§ **WORK TO COMPLETE**: All that is asked is a faithful reproduction of the entries.

§ **Items from a dataset**:
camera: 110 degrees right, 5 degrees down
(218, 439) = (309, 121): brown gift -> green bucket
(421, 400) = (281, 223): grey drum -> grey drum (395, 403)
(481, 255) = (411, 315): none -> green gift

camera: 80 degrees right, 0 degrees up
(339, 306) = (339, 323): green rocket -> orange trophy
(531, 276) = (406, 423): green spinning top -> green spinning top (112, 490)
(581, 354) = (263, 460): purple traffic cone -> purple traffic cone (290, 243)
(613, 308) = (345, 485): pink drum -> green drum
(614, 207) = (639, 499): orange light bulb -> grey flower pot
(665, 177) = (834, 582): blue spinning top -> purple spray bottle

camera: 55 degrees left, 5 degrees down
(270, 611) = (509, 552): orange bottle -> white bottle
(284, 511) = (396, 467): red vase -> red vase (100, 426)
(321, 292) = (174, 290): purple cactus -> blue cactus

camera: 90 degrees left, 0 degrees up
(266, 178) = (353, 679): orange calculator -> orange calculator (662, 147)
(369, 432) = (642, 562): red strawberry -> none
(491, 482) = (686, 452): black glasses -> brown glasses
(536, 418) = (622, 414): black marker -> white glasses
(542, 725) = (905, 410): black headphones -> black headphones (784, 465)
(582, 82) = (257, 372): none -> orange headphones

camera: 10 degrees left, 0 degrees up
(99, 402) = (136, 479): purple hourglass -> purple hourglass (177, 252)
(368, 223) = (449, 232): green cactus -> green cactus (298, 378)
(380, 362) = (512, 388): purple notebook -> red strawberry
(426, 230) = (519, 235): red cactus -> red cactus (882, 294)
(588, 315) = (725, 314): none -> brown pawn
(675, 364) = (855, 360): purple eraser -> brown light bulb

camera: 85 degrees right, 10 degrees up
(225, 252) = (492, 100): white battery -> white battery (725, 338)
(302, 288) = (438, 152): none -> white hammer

§ **SOLUTION FOR THIS PROBLEM**:
camera: 110 degrees right, 5 degrees down
(218, 439) = (309, 121): brown gift -> green bucket
(421, 400) = (281, 223): grey drum -> grey drum (395, 403)
(481, 255) = (411, 315): none -> green gift

camera: 80 degrees right, 0 degrees up
(339, 306) = (339, 323): green rocket -> orange trophy
(531, 276) = (406, 423): green spinning top -> green spinning top (112, 490)
(581, 354) = (263, 460): purple traffic cone -> purple traffic cone (290, 243)
(613, 308) = (345, 485): pink drum -> green drum
(614, 207) = (639, 499): orange light bulb -> grey flower pot
(665, 177) = (834, 582): blue spinning top -> purple spray bottle

camera: 55 degrees left, 5 degrees down
(270, 611) = (509, 552): orange bottle -> white bottle
(284, 511) = (396, 467): red vase -> red vase (100, 426)
(321, 292) = (174, 290): purple cactus -> blue cactus

camera: 90 degrees left, 0 degrees up
(266, 178) = (353, 679): orange calculator -> orange calculator (662, 147)
(369, 432) = (642, 562): red strawberry -> none
(491, 482) = (686, 452): black glasses -> brown glasses
(536, 418) = (622, 414): black marker -> white glasses
(542, 725) = (905, 410): black headphones -> black headphones (784, 465)
(582, 82) = (257, 372): none -> orange headphones

camera: 10 degrees left, 0 degrees up
(99, 402) = (136, 479): purple hourglass -> purple hourglass (177, 252)
(368, 223) = (449, 232): green cactus -> green cactus (298, 378)
(380, 362) = (512, 388): purple notebook -> red strawberry
(426, 230) = (519, 235): red cactus -> red cactus (882, 294)
(588, 315) = (725, 314): none -> brown pawn
(675, 364) = (855, 360): purple eraser -> brown light bulb

camera: 85 degrees right, 10 degrees up
(225, 252) = (492, 100): white battery -> white battery (725, 338)
(302, 288) = (438, 152): none -> white hammer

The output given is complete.